● WORK ORDER: Only the pictures are to be left out; please reproduce everything else in the data exactly.

● RECORDS TO PROCESS:
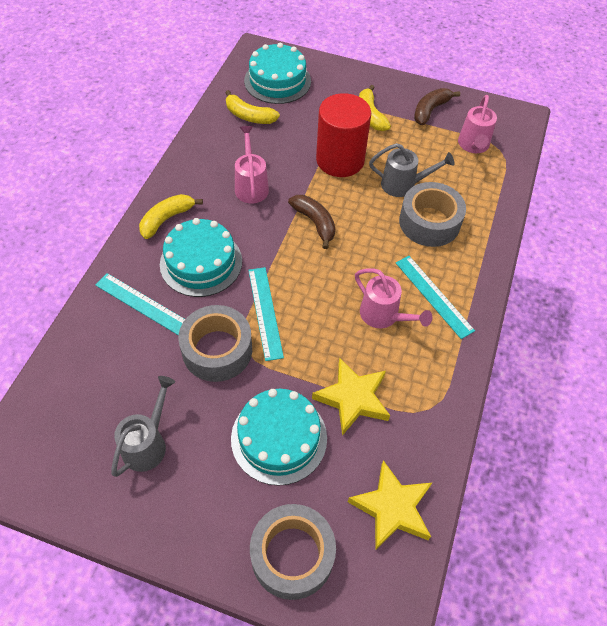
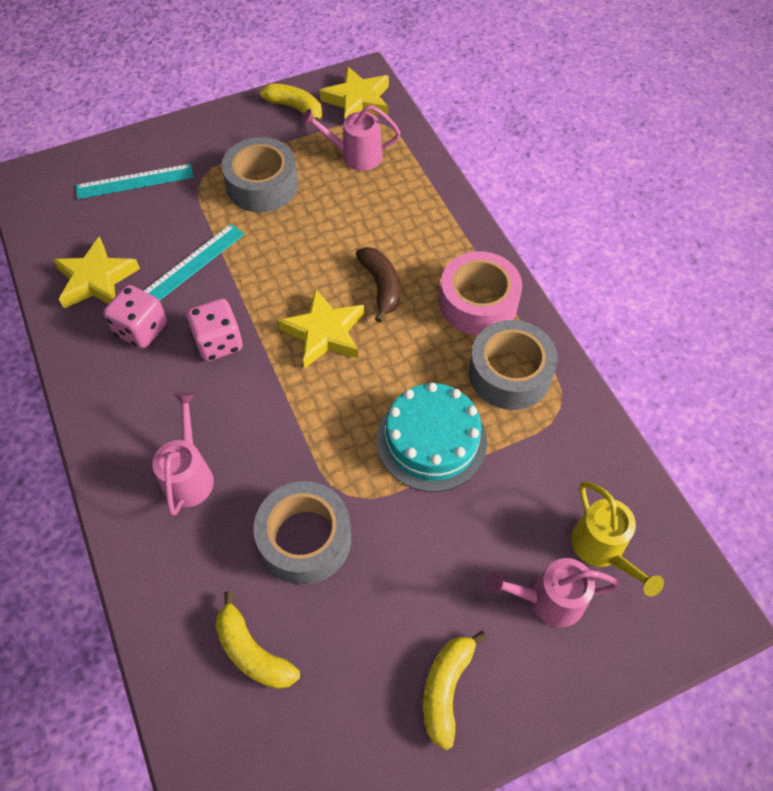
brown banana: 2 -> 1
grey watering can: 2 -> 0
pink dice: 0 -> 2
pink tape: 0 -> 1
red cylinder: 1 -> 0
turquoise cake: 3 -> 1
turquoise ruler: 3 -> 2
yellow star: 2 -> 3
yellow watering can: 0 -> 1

● REPLY TO THE EXERCISE:
brown banana: 2 -> 1
grey watering can: 2 -> 0
pink dice: 0 -> 2
pink tape: 0 -> 1
red cylinder: 1 -> 0
turquoise cake: 3 -> 1
turquoise ruler: 3 -> 2
yellow star: 2 -> 3
yellow watering can: 0 -> 1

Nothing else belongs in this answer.